— Task objective —
Give back only the lines in the records below from the one with "cyan rectangle: (102, 22) -> (91, 45), moved" to the one with "gray ellipse: (146, 26)", both inclusive, word for word.

Extracted entries Block Start

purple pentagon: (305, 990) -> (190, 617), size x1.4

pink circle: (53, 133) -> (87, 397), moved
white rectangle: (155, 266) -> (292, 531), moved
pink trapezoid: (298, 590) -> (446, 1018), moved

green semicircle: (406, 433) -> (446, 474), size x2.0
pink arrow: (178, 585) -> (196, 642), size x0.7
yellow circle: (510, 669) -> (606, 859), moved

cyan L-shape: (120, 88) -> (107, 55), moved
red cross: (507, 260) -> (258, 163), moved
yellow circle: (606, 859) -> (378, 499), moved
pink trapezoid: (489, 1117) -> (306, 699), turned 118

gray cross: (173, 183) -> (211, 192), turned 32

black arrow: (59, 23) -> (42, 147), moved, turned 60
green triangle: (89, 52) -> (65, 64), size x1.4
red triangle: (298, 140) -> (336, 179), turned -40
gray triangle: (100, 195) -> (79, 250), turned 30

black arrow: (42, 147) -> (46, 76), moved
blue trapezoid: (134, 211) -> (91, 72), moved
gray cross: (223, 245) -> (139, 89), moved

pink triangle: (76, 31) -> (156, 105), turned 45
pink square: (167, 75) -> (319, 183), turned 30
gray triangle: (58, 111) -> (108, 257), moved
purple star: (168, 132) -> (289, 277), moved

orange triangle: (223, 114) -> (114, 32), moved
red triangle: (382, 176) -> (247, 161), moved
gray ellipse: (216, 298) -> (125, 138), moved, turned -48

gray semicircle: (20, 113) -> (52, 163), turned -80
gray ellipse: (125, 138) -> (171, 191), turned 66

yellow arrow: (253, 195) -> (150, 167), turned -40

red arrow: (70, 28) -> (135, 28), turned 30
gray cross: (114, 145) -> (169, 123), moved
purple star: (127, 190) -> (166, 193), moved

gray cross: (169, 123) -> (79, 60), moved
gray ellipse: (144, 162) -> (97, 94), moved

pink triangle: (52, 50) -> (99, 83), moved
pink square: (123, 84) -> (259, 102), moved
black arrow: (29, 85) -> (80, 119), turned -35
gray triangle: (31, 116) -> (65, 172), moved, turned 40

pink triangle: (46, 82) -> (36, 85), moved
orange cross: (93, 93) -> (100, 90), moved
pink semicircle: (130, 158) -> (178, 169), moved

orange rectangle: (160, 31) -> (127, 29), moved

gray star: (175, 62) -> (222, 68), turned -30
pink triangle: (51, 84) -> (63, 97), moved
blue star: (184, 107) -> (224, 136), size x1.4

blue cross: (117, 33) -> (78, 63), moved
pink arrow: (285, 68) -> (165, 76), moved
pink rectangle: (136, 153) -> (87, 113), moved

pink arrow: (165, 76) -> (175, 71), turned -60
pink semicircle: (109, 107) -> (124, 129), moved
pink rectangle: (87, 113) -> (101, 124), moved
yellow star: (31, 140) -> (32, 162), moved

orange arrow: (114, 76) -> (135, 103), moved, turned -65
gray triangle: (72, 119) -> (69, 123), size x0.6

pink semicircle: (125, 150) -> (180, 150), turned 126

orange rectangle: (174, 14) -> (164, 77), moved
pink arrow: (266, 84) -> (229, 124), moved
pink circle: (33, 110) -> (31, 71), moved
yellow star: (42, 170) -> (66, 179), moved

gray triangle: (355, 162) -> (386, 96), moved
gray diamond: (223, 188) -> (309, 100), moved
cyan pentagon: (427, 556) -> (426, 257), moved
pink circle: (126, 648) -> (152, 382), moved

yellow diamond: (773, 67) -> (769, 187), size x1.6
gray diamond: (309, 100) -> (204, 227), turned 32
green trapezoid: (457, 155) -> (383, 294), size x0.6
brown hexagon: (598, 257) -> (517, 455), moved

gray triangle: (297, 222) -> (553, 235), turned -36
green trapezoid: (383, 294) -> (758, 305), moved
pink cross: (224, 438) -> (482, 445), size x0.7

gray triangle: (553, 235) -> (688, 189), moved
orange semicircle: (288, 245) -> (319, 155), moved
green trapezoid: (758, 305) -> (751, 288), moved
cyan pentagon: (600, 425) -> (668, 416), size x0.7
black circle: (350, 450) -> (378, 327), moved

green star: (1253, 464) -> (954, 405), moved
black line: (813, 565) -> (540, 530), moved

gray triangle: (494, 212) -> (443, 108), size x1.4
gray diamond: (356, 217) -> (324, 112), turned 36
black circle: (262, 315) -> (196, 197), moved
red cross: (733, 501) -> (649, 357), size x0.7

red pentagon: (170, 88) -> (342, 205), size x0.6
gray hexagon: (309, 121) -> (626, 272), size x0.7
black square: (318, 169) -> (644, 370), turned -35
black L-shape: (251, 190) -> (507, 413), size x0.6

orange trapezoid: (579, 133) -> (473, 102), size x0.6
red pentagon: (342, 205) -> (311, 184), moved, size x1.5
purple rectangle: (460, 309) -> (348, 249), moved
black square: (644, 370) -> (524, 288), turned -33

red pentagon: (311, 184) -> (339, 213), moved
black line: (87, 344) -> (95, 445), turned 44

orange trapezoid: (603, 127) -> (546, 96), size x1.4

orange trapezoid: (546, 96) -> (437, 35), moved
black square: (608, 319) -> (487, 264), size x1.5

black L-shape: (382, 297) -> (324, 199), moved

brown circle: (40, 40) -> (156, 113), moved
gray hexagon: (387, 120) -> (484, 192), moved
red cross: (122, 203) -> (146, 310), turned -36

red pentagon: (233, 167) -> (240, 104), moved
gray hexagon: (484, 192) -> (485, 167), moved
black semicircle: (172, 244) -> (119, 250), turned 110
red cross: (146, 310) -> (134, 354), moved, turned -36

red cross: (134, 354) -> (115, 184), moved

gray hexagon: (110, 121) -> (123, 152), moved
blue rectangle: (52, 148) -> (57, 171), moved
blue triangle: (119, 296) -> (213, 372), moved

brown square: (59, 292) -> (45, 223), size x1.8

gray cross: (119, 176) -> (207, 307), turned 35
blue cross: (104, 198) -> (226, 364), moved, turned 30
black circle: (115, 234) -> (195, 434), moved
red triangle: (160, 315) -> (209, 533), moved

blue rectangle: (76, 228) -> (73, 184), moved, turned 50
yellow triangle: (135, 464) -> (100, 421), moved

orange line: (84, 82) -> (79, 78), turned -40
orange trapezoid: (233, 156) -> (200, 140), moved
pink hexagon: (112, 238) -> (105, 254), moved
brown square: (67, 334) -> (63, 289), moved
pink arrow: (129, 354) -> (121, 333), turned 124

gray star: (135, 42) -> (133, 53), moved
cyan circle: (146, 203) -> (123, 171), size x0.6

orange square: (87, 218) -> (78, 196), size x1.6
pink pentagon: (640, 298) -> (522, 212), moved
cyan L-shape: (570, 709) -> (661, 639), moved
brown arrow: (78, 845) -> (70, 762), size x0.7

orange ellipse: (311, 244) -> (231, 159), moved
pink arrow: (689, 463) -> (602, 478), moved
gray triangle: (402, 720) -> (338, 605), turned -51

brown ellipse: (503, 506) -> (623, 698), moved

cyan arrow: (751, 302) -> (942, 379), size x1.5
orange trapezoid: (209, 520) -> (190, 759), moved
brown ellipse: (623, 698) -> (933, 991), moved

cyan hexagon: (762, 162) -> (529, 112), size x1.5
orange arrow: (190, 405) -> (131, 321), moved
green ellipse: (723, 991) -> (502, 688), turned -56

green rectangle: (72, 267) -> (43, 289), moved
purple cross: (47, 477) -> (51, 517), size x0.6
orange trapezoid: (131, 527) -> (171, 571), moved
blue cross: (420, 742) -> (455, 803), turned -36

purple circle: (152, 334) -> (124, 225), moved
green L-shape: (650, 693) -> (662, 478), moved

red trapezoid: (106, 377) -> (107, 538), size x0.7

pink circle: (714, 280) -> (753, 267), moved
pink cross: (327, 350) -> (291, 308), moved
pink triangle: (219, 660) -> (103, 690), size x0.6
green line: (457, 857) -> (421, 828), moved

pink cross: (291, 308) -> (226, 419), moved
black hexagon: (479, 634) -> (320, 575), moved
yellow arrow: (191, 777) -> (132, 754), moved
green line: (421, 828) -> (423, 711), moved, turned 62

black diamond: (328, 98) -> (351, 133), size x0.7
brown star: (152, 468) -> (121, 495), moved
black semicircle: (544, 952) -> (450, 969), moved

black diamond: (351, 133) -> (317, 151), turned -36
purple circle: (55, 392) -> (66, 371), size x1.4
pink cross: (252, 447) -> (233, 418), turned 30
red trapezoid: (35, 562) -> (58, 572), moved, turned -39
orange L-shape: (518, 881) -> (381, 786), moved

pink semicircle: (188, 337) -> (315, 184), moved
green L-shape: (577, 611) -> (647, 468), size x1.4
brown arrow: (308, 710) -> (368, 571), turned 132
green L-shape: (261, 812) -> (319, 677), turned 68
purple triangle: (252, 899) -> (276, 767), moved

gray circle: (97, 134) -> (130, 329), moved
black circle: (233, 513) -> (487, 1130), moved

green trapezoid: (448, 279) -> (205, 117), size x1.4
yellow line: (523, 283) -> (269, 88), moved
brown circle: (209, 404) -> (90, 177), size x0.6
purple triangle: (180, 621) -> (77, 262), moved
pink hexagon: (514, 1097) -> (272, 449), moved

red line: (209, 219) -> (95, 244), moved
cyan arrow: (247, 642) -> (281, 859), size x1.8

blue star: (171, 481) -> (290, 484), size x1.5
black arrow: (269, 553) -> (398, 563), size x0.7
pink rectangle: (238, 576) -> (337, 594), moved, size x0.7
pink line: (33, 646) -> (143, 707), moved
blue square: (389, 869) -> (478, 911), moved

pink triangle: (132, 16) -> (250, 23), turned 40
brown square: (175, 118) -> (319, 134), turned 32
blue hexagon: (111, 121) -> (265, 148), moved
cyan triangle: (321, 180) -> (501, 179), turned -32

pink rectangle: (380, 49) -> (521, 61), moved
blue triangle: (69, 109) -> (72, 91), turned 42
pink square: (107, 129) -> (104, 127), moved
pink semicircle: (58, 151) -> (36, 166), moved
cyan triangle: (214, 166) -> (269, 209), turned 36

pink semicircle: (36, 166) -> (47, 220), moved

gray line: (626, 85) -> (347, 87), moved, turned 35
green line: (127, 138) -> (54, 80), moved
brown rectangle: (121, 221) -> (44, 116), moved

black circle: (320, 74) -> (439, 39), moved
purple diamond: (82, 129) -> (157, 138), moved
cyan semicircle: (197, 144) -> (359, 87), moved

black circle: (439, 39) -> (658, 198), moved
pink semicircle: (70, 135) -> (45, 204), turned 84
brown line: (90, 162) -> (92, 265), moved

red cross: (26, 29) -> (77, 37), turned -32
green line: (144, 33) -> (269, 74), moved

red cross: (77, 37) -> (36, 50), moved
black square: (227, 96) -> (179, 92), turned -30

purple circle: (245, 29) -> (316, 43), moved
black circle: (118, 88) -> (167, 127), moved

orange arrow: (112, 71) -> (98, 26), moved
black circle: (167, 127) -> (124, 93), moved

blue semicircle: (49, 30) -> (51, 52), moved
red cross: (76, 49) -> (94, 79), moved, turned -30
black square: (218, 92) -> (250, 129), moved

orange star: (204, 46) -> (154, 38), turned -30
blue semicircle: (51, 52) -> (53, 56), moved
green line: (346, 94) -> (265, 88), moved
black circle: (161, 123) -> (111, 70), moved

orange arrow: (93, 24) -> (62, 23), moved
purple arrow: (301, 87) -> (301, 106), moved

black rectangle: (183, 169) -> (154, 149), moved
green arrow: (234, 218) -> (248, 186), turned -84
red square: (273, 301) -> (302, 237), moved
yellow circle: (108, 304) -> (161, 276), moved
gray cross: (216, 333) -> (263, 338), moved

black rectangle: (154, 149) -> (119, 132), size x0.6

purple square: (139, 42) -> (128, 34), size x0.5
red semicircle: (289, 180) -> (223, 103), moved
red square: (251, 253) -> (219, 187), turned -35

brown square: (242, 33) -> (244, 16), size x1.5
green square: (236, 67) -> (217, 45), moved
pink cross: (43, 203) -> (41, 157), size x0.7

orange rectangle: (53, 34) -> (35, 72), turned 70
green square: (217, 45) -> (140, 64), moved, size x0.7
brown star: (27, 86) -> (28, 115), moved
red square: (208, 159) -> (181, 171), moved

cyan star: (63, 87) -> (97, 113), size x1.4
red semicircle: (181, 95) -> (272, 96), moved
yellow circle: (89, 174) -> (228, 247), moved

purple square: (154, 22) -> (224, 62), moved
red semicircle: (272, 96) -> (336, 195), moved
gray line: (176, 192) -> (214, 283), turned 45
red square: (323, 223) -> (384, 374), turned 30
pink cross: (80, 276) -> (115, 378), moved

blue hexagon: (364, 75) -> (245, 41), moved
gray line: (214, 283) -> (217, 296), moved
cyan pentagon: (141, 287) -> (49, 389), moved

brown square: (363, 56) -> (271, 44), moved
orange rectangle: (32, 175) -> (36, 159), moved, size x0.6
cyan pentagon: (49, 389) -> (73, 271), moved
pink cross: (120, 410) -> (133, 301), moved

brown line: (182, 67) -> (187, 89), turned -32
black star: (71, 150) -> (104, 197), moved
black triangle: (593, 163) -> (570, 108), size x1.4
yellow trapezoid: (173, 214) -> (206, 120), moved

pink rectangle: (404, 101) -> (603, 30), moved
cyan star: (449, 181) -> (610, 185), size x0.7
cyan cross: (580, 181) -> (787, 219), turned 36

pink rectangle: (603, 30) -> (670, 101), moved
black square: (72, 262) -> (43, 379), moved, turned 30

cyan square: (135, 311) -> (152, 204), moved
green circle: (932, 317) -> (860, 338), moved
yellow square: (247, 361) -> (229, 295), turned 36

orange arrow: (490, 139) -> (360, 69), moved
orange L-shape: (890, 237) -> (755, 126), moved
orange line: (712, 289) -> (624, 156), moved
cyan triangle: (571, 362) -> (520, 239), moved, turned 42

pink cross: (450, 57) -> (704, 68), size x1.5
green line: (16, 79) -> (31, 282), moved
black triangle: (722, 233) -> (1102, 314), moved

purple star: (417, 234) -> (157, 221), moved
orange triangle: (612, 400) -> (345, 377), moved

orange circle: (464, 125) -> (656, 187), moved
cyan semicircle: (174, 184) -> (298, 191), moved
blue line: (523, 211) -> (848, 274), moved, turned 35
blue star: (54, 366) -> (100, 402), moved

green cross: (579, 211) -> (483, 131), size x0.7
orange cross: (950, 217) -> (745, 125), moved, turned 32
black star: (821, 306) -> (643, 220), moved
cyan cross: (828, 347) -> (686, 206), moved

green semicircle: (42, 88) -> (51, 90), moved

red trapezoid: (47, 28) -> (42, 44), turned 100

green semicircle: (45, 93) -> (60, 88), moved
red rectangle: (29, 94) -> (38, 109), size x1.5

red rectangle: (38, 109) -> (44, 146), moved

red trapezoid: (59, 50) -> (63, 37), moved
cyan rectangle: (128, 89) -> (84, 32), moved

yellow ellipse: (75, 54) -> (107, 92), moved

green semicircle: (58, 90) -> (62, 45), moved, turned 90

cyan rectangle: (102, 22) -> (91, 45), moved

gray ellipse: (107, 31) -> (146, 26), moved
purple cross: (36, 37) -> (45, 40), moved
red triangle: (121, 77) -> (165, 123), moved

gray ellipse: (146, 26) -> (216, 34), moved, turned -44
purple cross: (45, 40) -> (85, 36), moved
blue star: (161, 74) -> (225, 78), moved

Extracted entries Block End

— Solution for this problem —
cyan rectangle: (102, 22) -> (91, 45), moved

gray ellipse: (107, 31) -> (146, 26), moved
purple cross: (36, 37) -> (45, 40), moved
red triangle: (121, 77) -> (165, 123), moved

gray ellipse: (146, 26) -> (216, 34), moved, turned -44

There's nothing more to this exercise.